WHAT YOU NEED TO DO: In the entries below, find the line with "C12: 15nF (GND, VB) -> 15nF (-12V, GND)" and the line with "U1 pin VIN: +9V -> VBAT". Return those two lines and all lines between them, exactly.

GIVEN INFORMATION:

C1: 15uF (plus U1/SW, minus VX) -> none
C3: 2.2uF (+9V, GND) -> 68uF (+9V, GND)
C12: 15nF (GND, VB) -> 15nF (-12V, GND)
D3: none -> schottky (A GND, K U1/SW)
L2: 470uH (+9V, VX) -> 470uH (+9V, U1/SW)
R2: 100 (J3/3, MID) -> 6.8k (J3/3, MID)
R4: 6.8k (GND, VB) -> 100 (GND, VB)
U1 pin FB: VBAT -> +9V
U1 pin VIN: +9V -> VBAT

--

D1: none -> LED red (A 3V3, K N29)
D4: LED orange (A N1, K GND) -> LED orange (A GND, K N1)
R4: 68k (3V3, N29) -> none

RESULT:
C12: 15nF (GND, VB) -> 15nF (-12V, GND)
D3: none -> schottky (A GND, K U1/SW)
L2: 470uH (+9V, VX) -> 470uH (+9V, U1/SW)
R2: 100 (J3/3, MID) -> 6.8k (J3/3, MID)
R4: 6.8k (GND, VB) -> 100 (GND, VB)
U1 pin FB: VBAT -> +9V
U1 pin VIN: +9V -> VBAT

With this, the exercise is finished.